## DIRECTIVE
Write out the data below exactly as given, without any of its pictures.

## Polygon vertex coordinate data
# # # # # # #

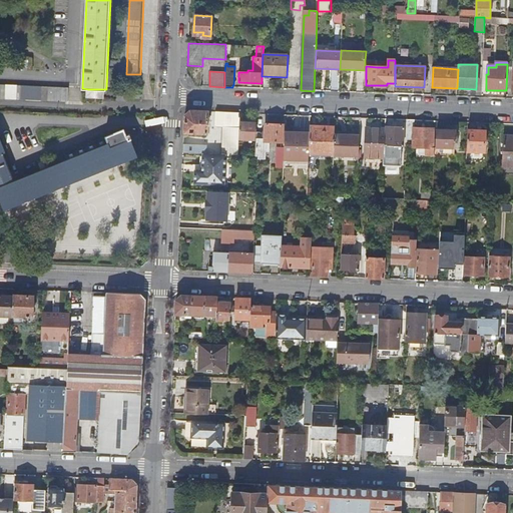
[(69,88),(0,85),(0,99),(69,103),(69,88)]
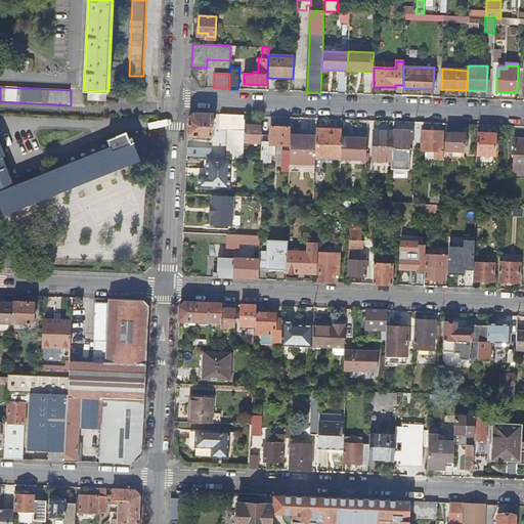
[(105,100),(106,91),(90,91),(90,99),(105,100)]
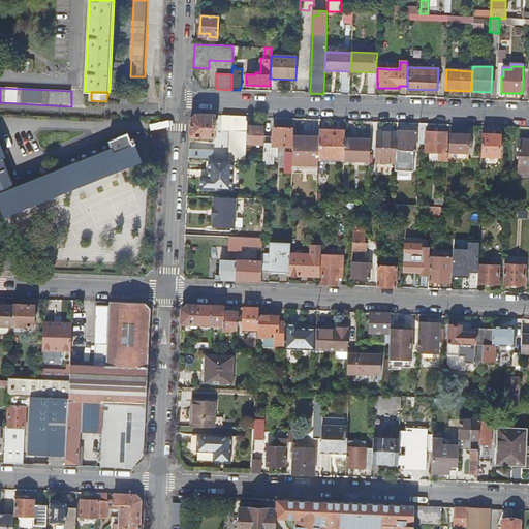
[(213,138),(214,115),(196,114),(190,119),(189,137),(213,138)]
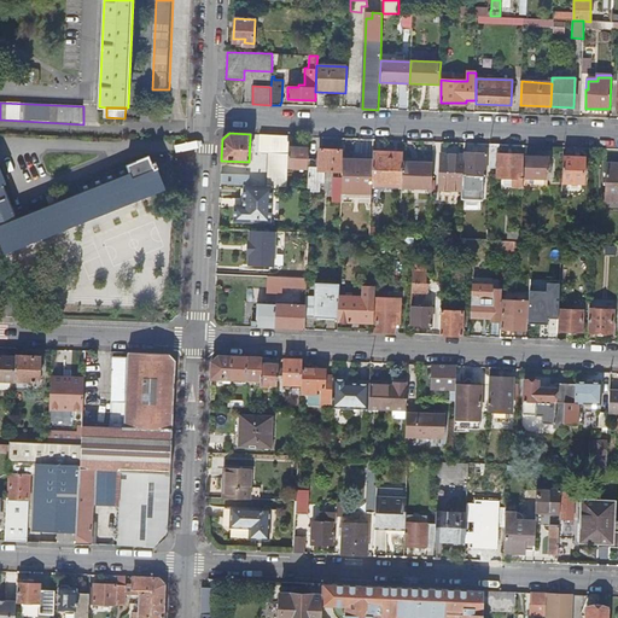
[(267,186),(269,187),(286,187),(287,168),(289,147),(289,135),(260,134),(258,151),(261,153),(268,153),(267,186)]
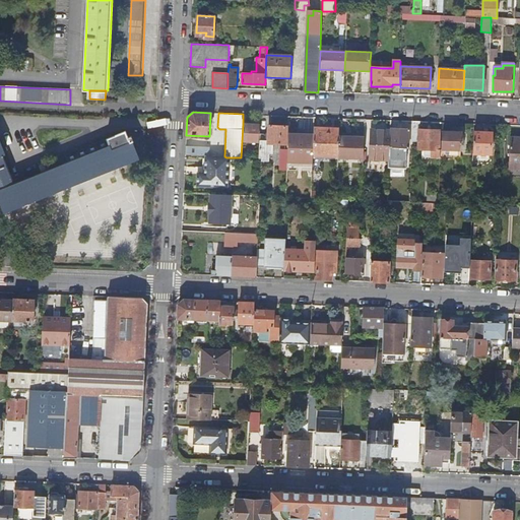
[(314,128),(314,117),(306,117),(305,131),(314,132),(314,128)]
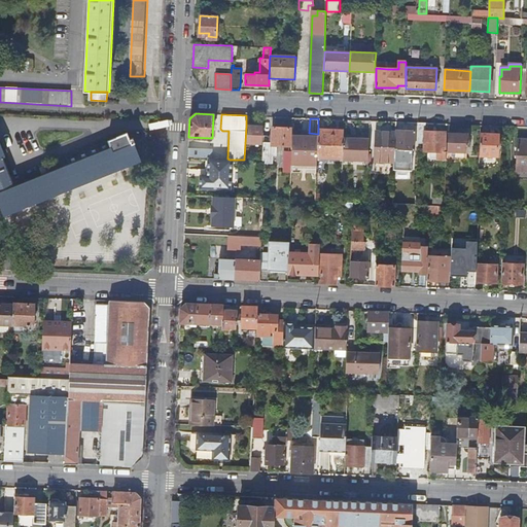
[(425,124),(418,123),(418,142),(423,142),(423,150),(430,151),(429,159),(446,160),(446,143),(445,143),(446,132),(425,131),(425,124)]
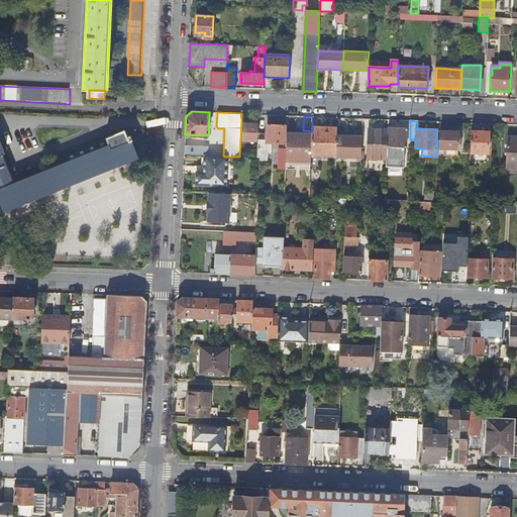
[(242,123),(241,123),(240,140),(255,140),(256,124),(250,124),(250,121),(242,121),(242,123)]
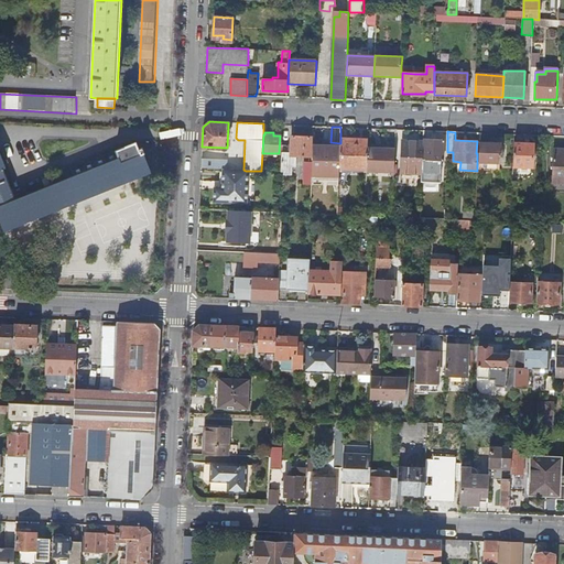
[(282,152),(281,172),(283,172),(283,174),(291,174),(291,167),(295,167),(296,155),(310,156),(311,138),(291,137),(291,152),(282,152)]
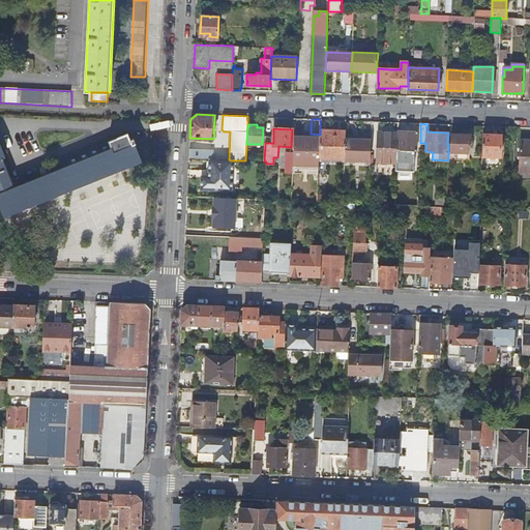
[(345,157),(346,138),(346,131),(320,130),(320,135),(319,156),(345,157)]
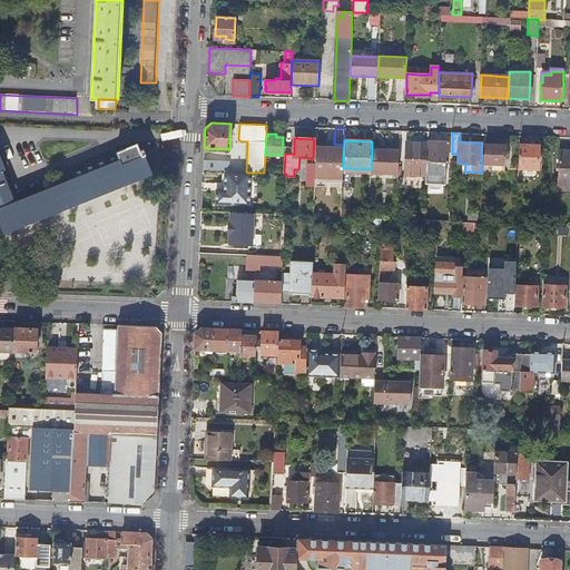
[(428,140),(428,143),(426,169),(438,169),(438,161),(448,163),(449,141),(428,140)]
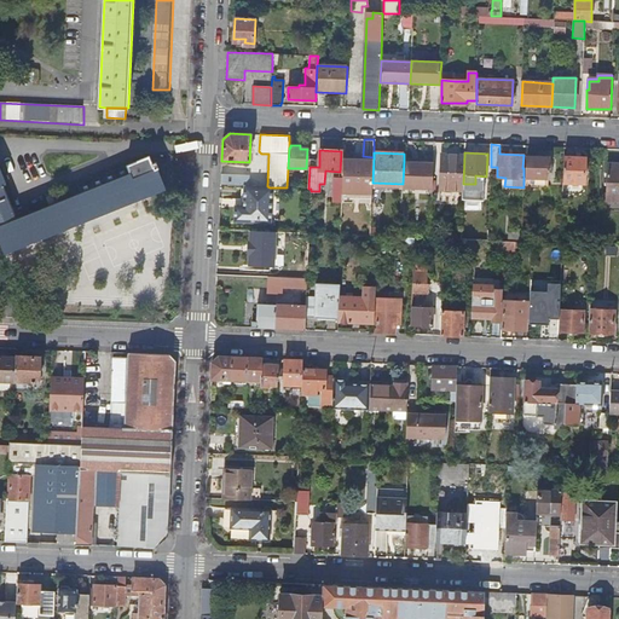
[(462,190),(463,184),(464,155),(441,154),(440,189),(462,190)]
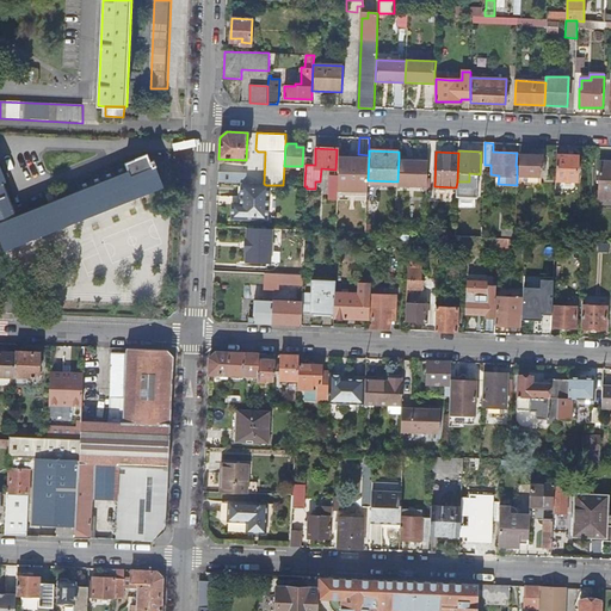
[(519,176),(520,176),(542,176),(542,155),(520,154),(519,176)]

# # # # # # #

## ANSWER AREA
[(69,88),(0,85),(0,99),(69,103),(69,88)]
[(105,100),(106,91),(90,91),(90,99),(105,100)]
[(213,138),(214,115),(196,114),(190,119),(189,137),(213,138)]
[(267,186),(269,187),(286,187),(287,168),(289,147),(289,135),(260,134),(258,151),(261,153),(268,153),(267,186)]
[(314,128),(314,117),(306,117),(305,131),(314,132),(314,128)]
[(425,124),(418,123),(418,142),(423,142),(423,150),(430,151),(429,159),(446,160),(446,143),(445,143),(446,132),(425,131),(425,124)]
[(242,123),(241,123),(240,140),(255,140),(256,124),(250,124),(250,121),(242,121),(242,123)]
[(282,152),(281,172),(283,172),(283,174),(291,174),(291,167),(295,167),(296,155),(310,156),(311,138),(291,137),(291,152),(282,152)]
[(345,157),(346,138),(346,131),(320,130),(320,135),(319,156),(345,157)]
[(428,140),(428,143),(426,169),(438,169),(438,161),(448,163),(449,141),(428,140)]
[(462,190),(463,184),(464,155),(441,154),(440,189),(462,190)]
[(519,176),(520,176),(542,176),(542,155),(520,154),(519,176)]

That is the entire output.